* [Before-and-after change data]
◆ ◆ ◆
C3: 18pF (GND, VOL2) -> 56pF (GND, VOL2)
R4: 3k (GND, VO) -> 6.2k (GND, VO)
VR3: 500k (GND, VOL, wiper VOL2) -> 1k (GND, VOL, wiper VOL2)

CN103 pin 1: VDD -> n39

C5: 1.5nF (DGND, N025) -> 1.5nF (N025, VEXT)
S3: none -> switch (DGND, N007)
◆ ◆ ◆
Repeat the data in its entirety, exactly as written.

* [Solution to the exercise]
C3: 18pF (GND, VOL2) -> 56pF (GND, VOL2)
R4: 3k (GND, VO) -> 6.2k (GND, VO)
VR3: 500k (GND, VOL, wiper VOL2) -> 1k (GND, VOL, wiper VOL2)

CN103 pin 1: VDD -> n39

C5: 1.5nF (DGND, N025) -> 1.5nF (N025, VEXT)
S3: none -> switch (DGND, N007)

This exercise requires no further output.